Task brief
Copy each line containing the word "cactus" from the records that follow, please.
Available records Block Start
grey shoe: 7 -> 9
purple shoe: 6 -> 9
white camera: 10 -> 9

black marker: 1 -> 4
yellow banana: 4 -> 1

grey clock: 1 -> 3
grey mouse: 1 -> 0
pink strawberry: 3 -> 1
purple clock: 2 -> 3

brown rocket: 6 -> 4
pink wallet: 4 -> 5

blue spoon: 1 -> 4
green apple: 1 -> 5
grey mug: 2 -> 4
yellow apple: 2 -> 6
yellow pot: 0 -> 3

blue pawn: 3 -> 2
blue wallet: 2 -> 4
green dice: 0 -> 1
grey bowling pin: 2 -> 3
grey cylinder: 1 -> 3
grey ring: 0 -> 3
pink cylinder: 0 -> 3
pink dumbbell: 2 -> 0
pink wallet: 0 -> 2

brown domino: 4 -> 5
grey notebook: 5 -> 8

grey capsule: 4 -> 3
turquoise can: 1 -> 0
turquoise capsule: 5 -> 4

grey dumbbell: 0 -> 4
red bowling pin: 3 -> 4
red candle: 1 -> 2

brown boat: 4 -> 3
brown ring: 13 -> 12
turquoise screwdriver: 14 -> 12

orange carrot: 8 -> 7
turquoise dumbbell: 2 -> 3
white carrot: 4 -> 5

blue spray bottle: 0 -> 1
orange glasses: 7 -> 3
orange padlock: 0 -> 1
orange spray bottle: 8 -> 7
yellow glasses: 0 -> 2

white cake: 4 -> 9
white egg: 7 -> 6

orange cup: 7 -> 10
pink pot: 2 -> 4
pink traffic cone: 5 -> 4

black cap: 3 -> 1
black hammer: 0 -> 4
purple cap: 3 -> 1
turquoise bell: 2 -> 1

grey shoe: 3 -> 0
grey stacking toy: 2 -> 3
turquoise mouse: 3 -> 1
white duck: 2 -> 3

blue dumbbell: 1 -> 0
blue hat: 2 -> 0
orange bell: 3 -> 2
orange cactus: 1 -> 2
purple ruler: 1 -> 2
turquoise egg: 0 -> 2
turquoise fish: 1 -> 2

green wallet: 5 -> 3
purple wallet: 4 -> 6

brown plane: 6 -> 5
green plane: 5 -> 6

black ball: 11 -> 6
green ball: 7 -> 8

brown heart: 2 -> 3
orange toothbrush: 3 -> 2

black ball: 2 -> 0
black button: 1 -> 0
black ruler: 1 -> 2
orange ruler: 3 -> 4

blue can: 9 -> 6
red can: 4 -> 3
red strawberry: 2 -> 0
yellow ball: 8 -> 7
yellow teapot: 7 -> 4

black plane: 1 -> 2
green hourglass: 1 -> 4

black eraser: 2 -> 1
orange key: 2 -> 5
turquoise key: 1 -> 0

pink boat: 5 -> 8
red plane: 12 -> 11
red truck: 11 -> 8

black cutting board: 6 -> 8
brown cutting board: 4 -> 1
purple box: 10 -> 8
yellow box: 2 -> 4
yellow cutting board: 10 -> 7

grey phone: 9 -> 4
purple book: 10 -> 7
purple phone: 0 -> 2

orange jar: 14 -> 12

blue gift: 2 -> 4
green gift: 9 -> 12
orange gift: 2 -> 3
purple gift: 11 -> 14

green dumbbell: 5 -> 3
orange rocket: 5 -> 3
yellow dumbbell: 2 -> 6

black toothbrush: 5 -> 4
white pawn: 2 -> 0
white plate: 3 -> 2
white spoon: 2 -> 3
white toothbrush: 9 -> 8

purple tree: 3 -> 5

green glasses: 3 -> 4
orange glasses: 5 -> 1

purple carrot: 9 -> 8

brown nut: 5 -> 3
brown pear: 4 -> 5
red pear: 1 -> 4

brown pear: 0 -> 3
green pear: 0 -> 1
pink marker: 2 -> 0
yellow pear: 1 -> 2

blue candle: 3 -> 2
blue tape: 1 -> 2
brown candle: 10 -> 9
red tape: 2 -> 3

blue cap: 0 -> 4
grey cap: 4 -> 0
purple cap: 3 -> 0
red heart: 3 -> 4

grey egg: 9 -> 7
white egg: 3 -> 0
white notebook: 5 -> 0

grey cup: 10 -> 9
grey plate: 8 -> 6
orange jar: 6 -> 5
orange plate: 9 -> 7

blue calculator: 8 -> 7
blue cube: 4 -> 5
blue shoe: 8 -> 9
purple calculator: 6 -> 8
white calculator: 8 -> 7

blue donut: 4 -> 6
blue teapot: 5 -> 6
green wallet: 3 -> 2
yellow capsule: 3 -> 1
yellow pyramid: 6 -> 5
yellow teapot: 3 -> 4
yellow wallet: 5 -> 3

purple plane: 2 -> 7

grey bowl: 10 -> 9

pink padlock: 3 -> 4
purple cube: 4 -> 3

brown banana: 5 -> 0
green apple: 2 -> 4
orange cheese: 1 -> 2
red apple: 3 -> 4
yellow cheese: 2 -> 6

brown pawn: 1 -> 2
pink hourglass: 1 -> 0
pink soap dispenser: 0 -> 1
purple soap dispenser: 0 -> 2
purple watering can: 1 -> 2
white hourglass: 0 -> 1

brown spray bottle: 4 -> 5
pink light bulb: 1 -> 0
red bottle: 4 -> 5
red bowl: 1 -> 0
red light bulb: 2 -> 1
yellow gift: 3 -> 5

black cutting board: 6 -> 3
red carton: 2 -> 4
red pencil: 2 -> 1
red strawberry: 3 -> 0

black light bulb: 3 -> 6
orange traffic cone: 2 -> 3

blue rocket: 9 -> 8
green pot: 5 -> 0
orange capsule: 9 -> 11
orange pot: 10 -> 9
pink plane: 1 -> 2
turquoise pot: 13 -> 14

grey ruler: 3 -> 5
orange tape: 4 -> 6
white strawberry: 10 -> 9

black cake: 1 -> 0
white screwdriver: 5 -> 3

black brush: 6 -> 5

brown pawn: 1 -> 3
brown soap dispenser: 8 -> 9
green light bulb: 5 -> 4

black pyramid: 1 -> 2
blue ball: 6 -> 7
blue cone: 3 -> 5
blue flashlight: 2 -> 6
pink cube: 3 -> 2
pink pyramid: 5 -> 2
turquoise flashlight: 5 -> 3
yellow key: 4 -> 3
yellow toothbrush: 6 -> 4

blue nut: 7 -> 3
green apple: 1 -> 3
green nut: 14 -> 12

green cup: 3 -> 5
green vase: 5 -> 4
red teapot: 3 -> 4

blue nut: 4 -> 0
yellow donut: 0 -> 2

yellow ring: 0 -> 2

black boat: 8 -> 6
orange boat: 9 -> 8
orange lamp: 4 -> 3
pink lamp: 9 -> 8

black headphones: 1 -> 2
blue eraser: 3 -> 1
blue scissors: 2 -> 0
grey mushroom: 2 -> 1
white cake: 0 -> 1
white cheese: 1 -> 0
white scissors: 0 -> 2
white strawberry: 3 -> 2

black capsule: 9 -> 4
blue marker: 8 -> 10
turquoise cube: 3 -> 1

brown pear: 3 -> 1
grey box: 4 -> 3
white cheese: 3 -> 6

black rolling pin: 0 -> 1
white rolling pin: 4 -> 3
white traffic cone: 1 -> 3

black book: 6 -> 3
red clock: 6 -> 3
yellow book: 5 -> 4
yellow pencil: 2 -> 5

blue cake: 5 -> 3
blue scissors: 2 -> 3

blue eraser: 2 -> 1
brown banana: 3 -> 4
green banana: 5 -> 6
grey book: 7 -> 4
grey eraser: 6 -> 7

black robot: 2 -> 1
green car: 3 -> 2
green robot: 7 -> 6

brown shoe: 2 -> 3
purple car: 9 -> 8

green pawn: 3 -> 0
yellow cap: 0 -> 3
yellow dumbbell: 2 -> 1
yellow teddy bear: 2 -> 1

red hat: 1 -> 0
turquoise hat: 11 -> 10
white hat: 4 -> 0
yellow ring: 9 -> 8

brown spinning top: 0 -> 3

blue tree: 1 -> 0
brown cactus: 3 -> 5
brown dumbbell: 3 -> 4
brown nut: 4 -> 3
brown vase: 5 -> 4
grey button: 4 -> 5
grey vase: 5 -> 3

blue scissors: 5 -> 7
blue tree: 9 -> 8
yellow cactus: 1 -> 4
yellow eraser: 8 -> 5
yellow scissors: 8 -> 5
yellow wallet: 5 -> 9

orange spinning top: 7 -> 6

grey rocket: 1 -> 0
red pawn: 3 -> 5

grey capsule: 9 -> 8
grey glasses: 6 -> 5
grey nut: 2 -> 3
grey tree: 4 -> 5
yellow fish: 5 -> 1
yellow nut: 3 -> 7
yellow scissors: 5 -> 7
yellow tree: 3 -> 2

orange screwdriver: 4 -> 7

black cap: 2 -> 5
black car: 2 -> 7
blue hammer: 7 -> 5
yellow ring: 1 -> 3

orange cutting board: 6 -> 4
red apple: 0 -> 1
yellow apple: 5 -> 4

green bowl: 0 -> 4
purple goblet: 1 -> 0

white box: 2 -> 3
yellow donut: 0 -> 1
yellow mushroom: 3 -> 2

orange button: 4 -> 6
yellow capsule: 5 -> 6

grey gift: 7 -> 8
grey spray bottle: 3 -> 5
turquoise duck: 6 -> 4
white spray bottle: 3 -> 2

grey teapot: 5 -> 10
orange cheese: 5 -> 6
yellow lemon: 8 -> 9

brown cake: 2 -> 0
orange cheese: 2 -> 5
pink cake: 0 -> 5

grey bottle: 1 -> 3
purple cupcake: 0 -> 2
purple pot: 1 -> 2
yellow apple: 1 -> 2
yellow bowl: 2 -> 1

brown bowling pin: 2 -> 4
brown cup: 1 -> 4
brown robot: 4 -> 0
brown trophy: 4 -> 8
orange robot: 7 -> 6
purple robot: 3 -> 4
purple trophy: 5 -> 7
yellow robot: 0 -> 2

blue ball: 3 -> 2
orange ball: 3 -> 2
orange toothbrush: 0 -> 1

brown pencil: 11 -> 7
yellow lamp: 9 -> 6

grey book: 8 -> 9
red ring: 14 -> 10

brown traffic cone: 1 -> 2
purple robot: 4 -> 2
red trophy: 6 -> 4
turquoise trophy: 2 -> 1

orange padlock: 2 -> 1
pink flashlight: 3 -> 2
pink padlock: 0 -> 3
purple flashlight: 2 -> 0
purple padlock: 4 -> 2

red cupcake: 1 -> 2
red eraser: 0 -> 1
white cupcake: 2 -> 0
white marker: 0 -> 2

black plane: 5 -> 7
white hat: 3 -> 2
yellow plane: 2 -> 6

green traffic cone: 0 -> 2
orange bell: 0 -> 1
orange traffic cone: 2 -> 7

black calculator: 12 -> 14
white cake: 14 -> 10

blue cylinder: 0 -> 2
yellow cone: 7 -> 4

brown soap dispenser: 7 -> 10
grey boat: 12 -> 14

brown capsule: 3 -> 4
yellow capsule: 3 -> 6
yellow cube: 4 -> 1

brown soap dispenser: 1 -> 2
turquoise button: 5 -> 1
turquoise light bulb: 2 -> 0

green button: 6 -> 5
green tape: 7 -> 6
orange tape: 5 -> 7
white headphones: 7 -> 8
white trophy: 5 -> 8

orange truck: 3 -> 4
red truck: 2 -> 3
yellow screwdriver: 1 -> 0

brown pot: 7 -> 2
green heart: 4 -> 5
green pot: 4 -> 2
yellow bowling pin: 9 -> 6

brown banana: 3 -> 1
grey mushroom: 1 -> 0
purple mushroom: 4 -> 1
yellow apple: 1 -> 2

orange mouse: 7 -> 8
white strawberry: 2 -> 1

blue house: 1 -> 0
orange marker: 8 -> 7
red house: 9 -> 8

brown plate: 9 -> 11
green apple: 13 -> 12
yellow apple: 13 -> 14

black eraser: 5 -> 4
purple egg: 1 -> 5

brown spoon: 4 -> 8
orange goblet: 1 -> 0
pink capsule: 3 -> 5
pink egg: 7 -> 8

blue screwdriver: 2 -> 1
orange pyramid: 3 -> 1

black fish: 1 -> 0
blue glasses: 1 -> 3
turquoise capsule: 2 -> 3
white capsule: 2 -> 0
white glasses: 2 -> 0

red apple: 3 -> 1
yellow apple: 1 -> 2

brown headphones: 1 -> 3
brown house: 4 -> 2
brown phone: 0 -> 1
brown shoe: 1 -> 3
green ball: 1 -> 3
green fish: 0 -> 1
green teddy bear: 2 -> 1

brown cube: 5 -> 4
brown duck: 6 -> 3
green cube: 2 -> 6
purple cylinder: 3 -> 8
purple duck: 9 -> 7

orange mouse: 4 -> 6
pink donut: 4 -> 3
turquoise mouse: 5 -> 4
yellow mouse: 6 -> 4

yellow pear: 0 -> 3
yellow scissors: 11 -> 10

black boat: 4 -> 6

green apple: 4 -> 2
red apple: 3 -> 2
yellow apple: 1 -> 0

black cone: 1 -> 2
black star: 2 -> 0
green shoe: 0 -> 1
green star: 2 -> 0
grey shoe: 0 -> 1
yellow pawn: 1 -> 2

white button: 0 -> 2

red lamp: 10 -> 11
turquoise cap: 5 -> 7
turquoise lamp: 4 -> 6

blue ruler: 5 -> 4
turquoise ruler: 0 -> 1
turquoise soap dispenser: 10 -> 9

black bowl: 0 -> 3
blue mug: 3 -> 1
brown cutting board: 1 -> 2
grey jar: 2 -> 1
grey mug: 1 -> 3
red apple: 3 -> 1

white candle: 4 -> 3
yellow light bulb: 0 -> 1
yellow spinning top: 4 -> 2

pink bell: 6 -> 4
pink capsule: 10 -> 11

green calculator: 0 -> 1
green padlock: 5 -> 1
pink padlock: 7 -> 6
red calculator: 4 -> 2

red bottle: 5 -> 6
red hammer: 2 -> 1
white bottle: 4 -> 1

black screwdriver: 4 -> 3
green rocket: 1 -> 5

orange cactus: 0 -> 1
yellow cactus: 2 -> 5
Available records Block End
Task result
orange cactus: 1 -> 2
brown cactus: 3 -> 5
yellow cactus: 1 -> 4
orange cactus: 0 -> 1
yellow cactus: 2 -> 5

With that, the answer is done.